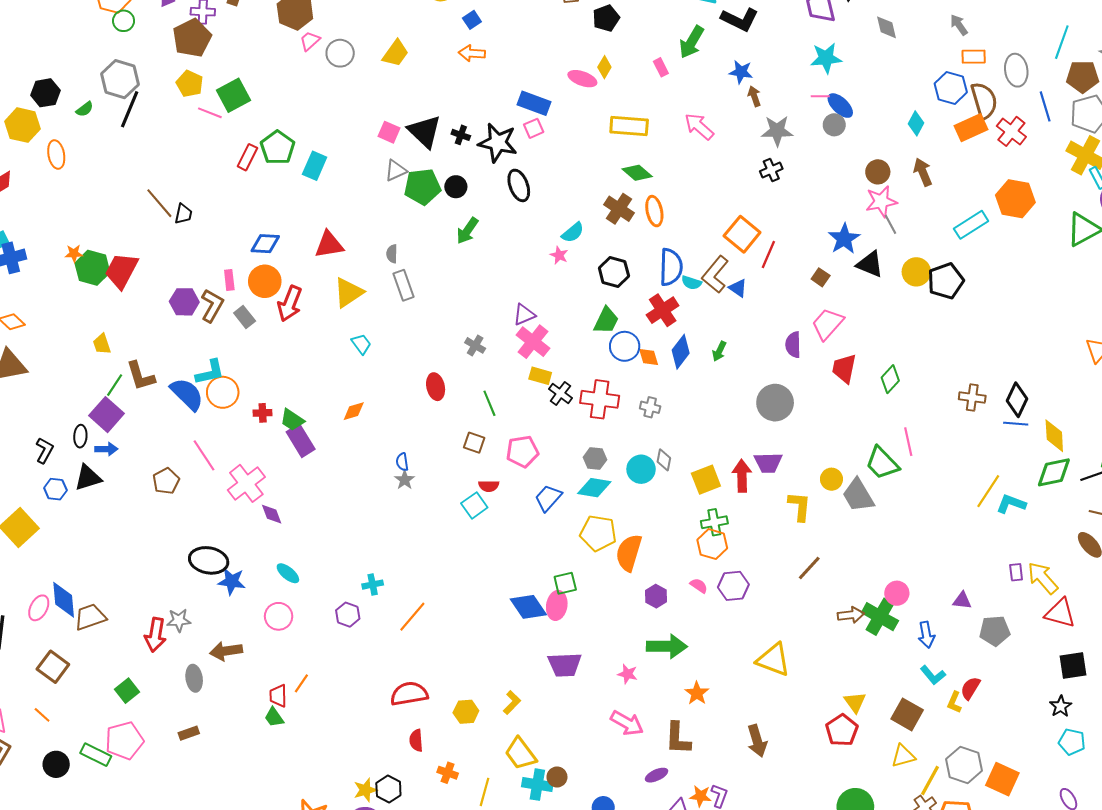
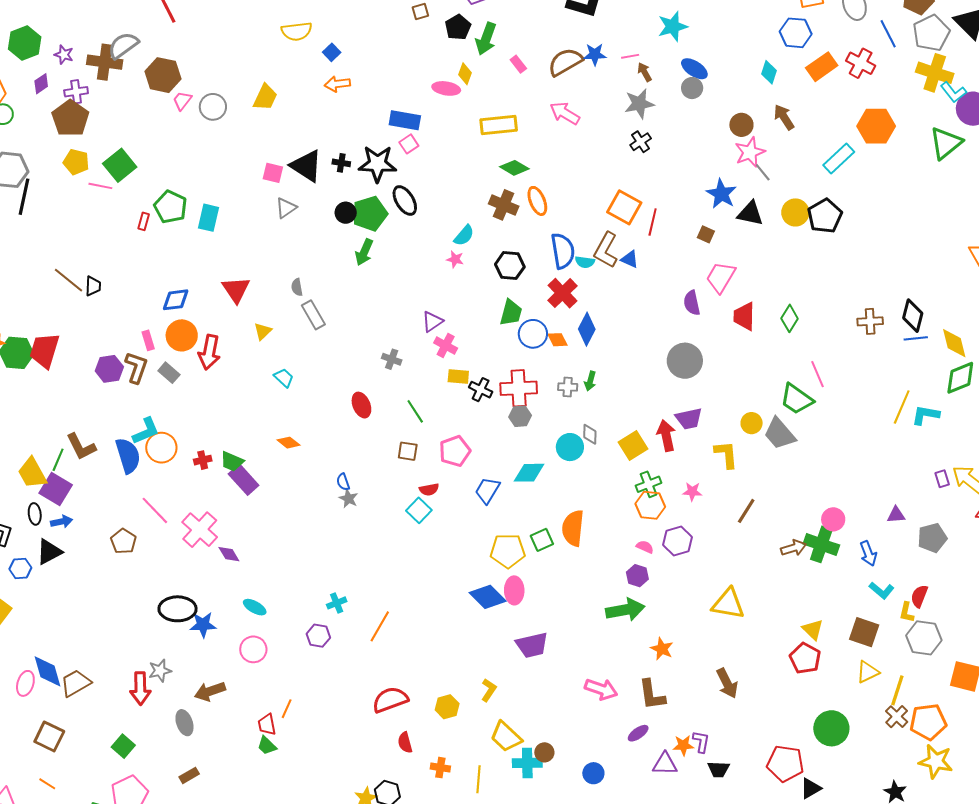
green arrow: (692, 42) -> (486, 39), moved
brown arrow: (754, 96) -> (645, 72), moved
pink line: (820, 96) -> (630, 56), moved
brown semicircle: (984, 101) -> (565, 62), moved, turned -93
red rectangle: (247, 157) -> (144, 221), size x0.7
green pentagon: (422, 187) -> (370, 214), moved
red triangle: (329, 245) -> (236, 290), turned -44
yellow triangle: (348, 292) -> (263, 331), size x0.6
pink cross: (533, 342) -> (446, 345), size x0.7
yellow trapezoid: (102, 344) -> (32, 473), moved, size x1.6
green arrow: (719, 351) -> (590, 381), moved
blue semicircle: (187, 394) -> (128, 456), turned 39
orange diamond: (354, 411) -> (288, 443), turned 65
gray hexagon: (595, 458) -> (520, 416), moved
yellow pentagon: (598, 533) -> (508, 551), moved
green square: (565, 583) -> (542, 540), moved
purple hexagon: (656, 596) -> (637, 576), moved
pink star: (628, 674) -> (692, 492), moved
gray hexagon: (964, 765) -> (924, 638), moved

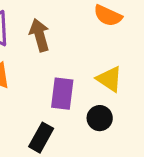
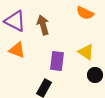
black circle: (100, 118) -> (95, 75), moved

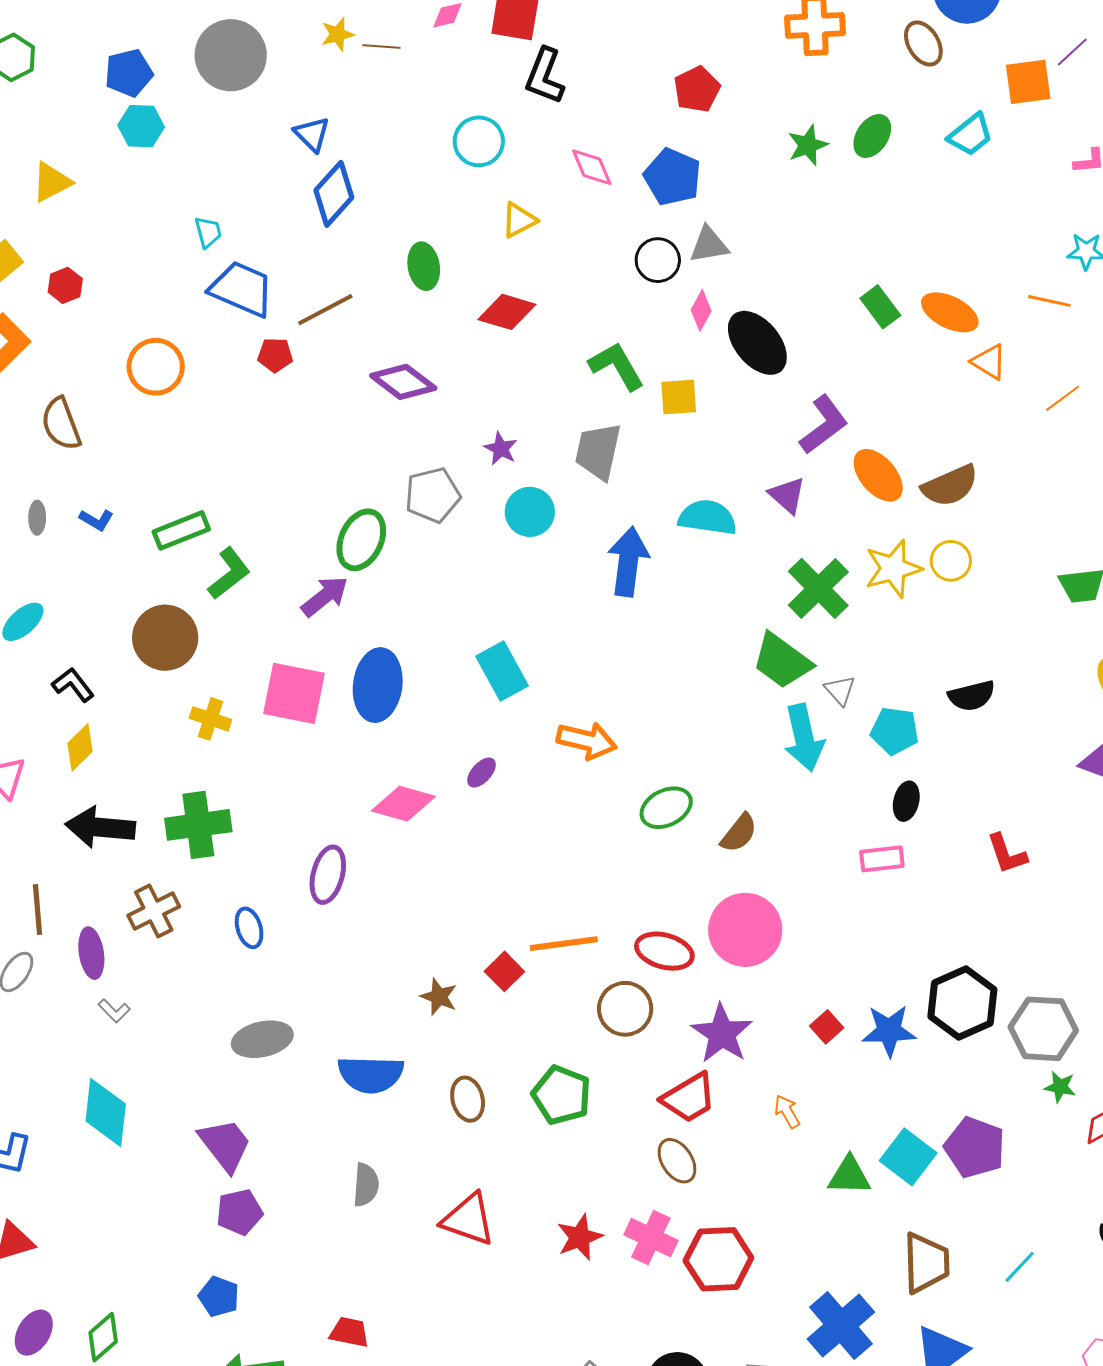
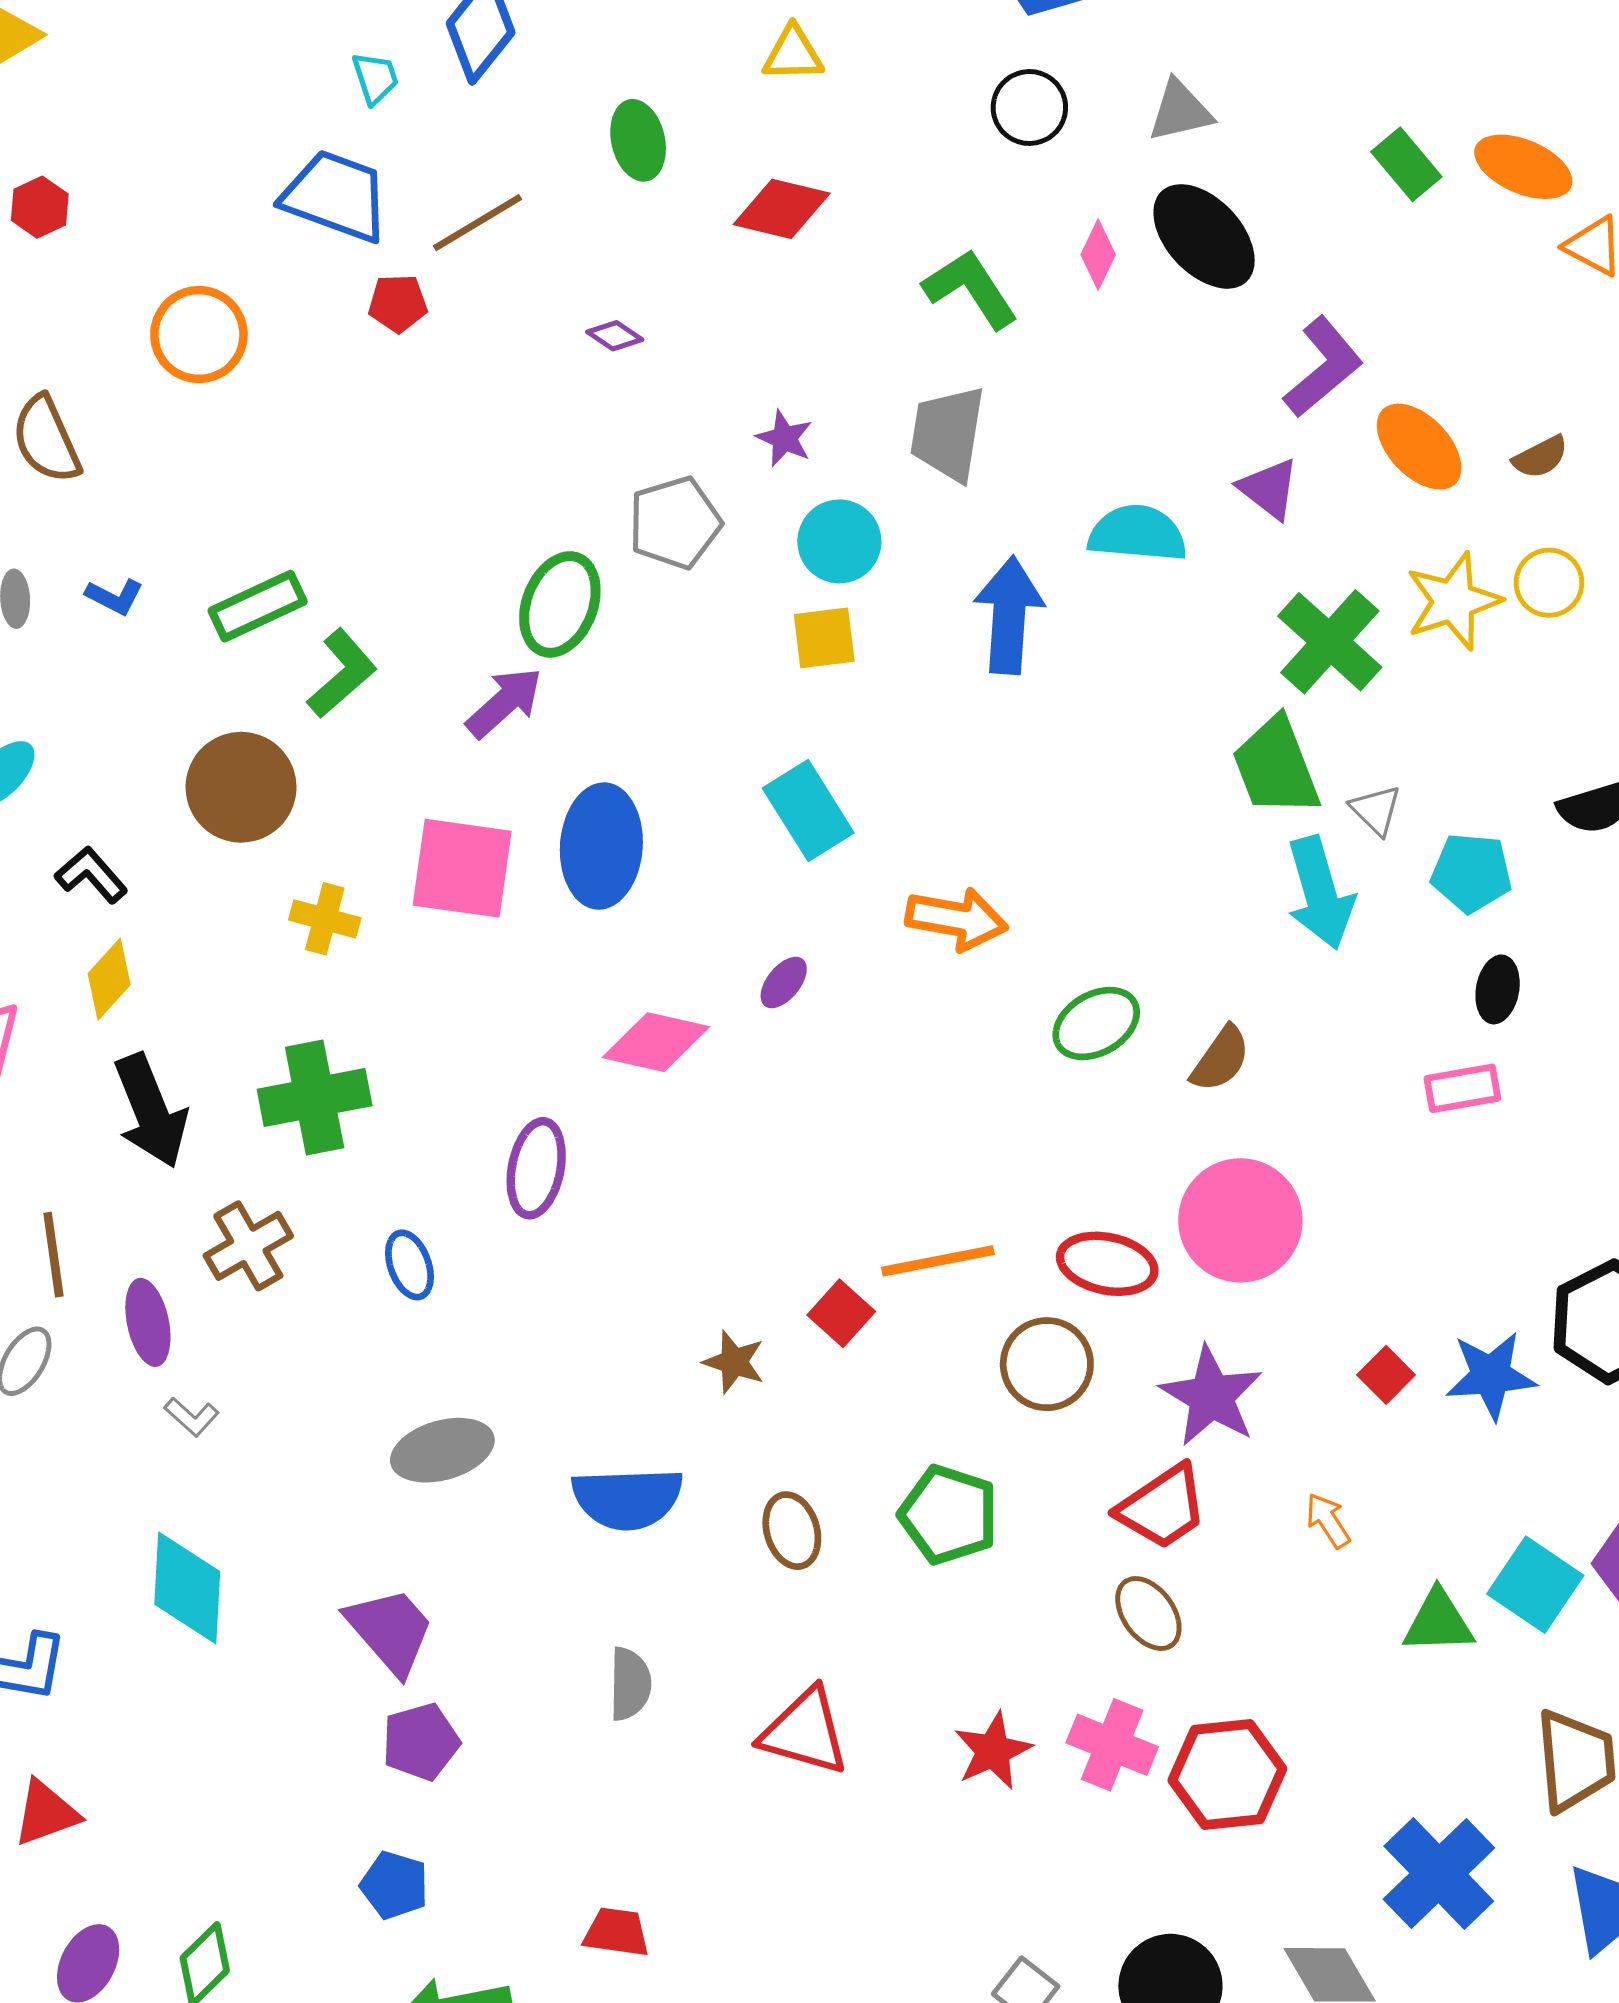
yellow triangle: (519, 220) -> (793, 54), turned 30
cyan trapezoid: (208, 232) -> (375, 78), moved
gray triangle: (709, 245) -> (1180, 111), moved
pink diamond: (701, 310) -> (1098, 255), moved
purple diamond: (403, 382) -> (615, 336), size x0.5
yellow square: (679, 397) -> (824, 638), moved
brown semicircle: (950, 486) -> (1540, 457), size x0.6
green trapezoid: (782, 661) -> (1276, 767), turned 36
black arrow: (100, 827) -> (151, 1111), turned -114

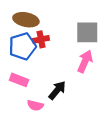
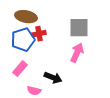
pink rectangle: (19, 80) -> (20, 69), turned -70
black arrow: (57, 90) -> (53, 78), turned 72

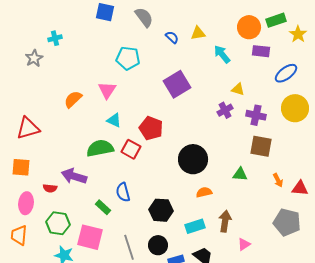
◇ ◇ ◇ ◇
Goal of the exercise: For this exercise, copy each line from the listing above that has the word "yellow".

Response for this exercise:
yellow triangle: (348, 292) -> (263, 331), size x0.6
yellow trapezoid: (102, 344) -> (32, 473), moved, size x1.6
yellow pentagon: (598, 533) -> (508, 551), moved
yellow triangle: (519, 220) -> (793, 54), turned 30
yellow square: (679, 397) -> (824, 638), moved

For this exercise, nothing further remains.